Collected data entries:

>> BEGIN

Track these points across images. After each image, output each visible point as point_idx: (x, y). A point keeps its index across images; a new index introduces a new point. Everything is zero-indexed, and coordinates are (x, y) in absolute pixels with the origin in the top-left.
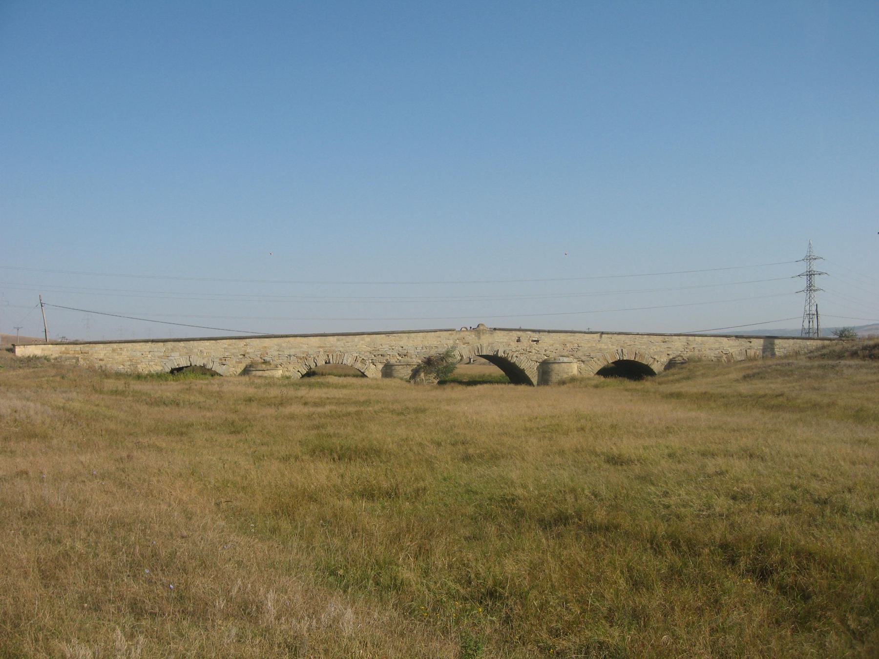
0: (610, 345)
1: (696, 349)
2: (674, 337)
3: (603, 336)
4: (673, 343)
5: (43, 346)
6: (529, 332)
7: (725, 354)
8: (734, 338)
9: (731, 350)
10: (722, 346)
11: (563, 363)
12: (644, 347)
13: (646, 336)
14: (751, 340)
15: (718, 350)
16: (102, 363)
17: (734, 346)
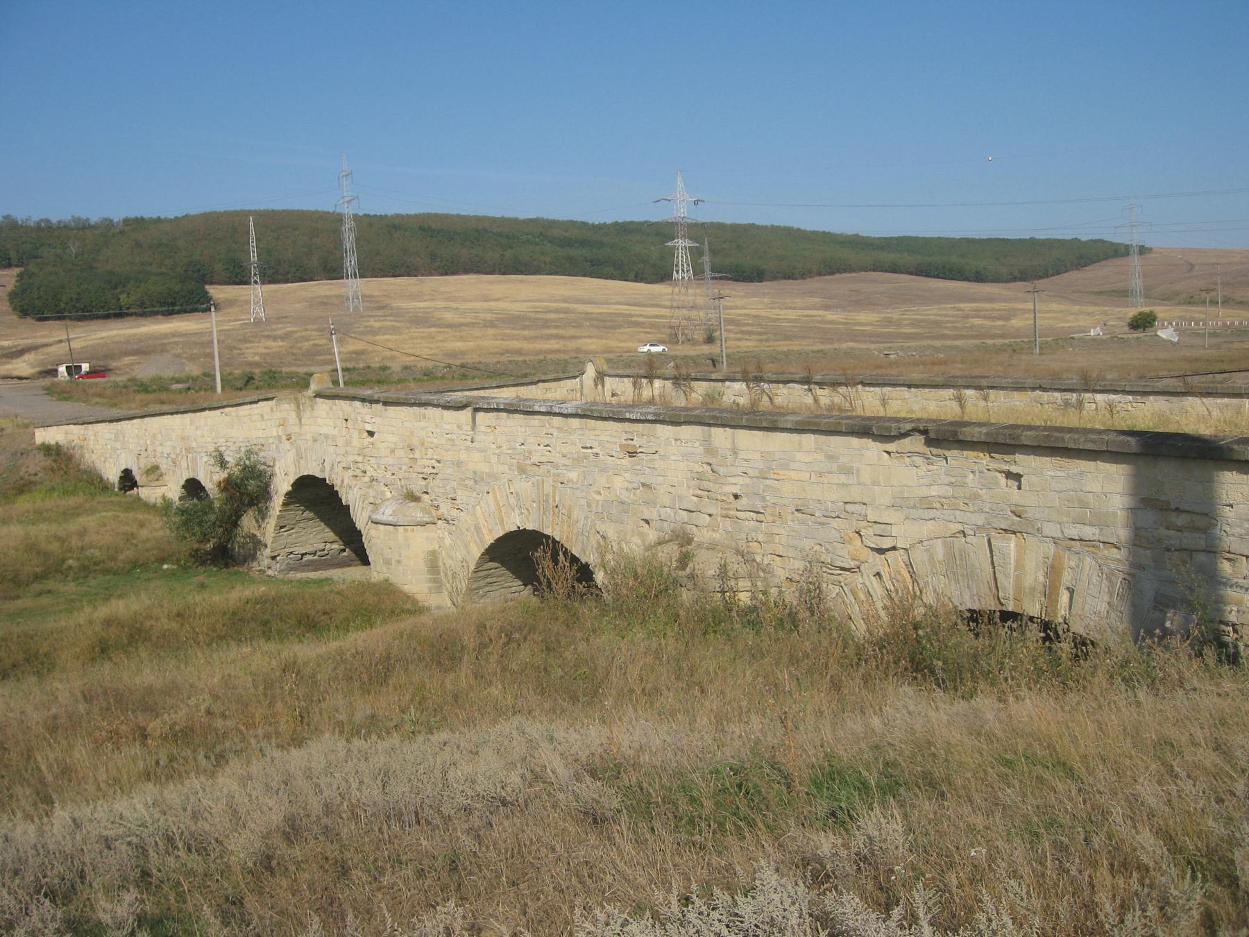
0: (494, 460)
1: (743, 502)
2: (659, 427)
3: (480, 415)
4: (659, 464)
5: (72, 426)
6: (357, 404)
7: (881, 551)
8: (916, 443)
9: (904, 532)
10: (855, 493)
11: (381, 524)
12: (573, 475)
13: (575, 422)
14: (1023, 463)
15: (835, 523)
16: (94, 457)
17: (926, 503)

>> END

What you should do: How many lines of the records above contain the word "with"? Give only the number.

Finished answer: 1